**ASSIGNMENT:**
The records that follow are to be reproduced exactly. Any pictures in them are left out.

Pixel coordinate object listings
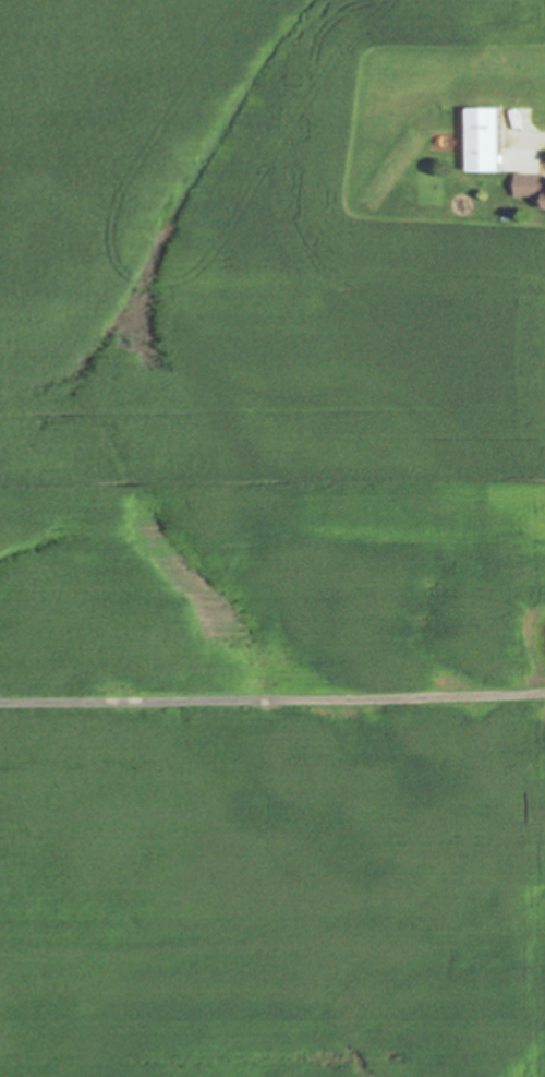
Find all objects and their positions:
building: (488, 140)
building: (532, 185)
road: (272, 697)

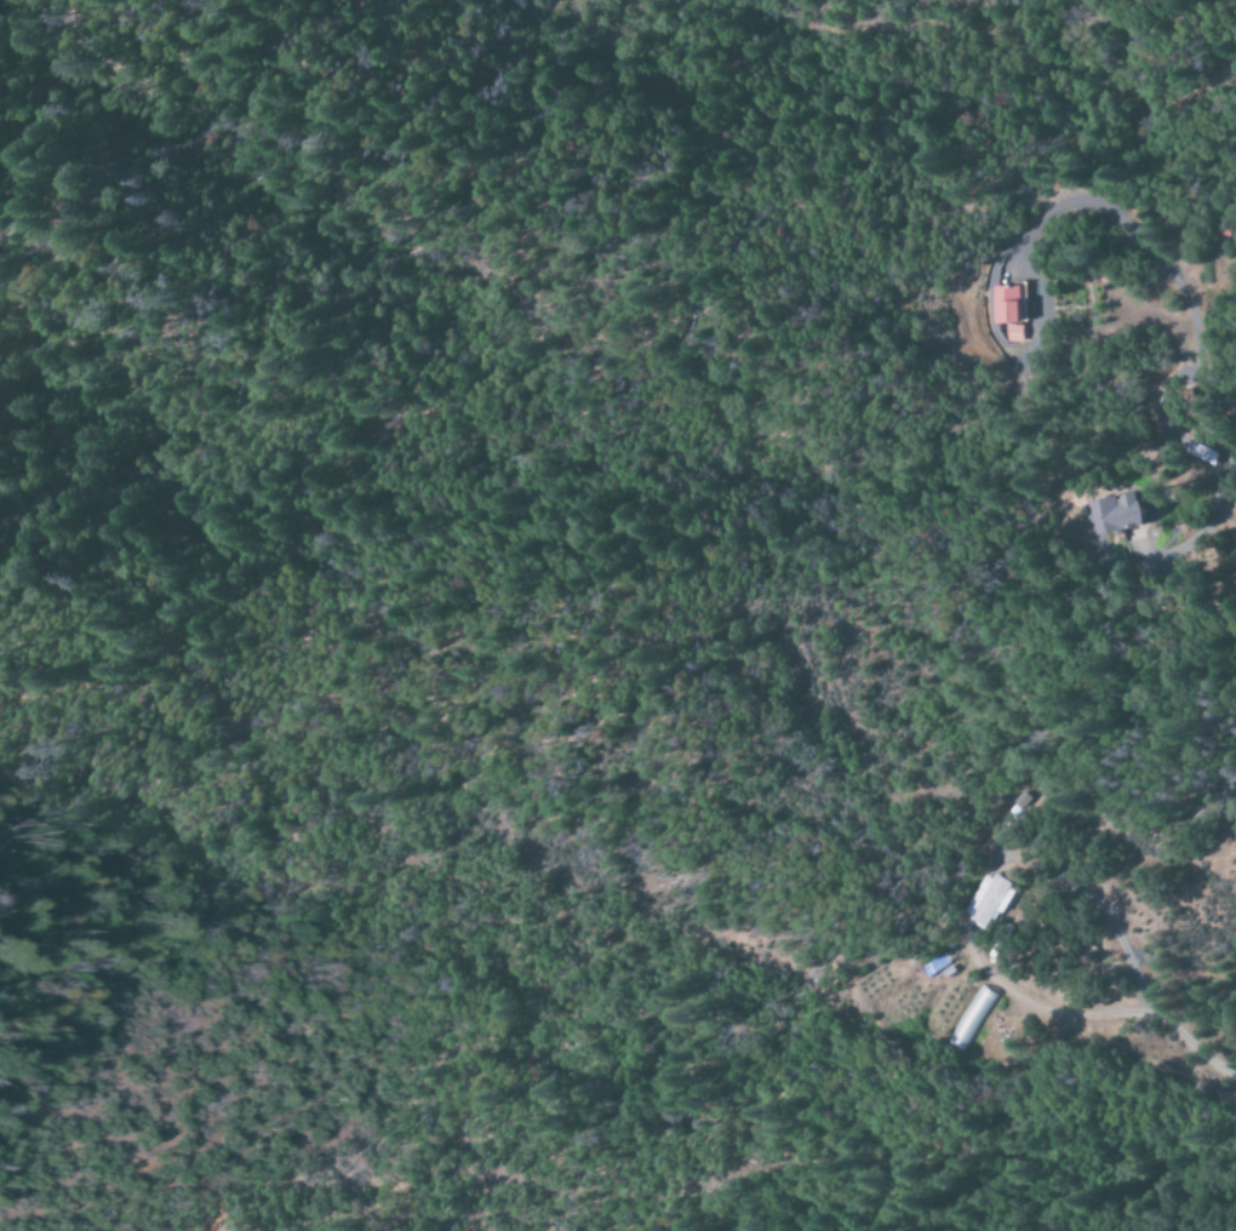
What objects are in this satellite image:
building: (1010, 305)
building: (1014, 334)
building: (1119, 515)
building: (984, 901)
building: (933, 965)

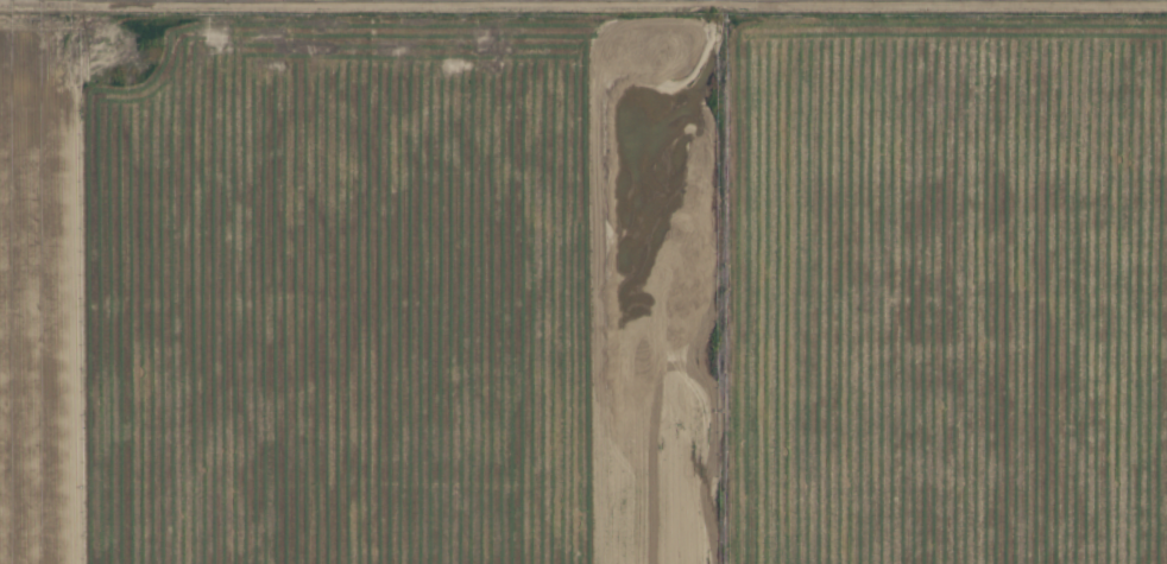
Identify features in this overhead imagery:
crop: (583, 282)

**OUTPUT FOR THIS TASK:**
Find all objects and their positions:
building: (488, 140)
building: (532, 185)
road: (272, 697)

What objects are in this satellite image:
building: (1010, 305)
building: (1014, 334)
building: (1119, 515)
building: (984, 901)
building: (933, 965)

Identify features in this overhead imagery:
crop: (583, 282)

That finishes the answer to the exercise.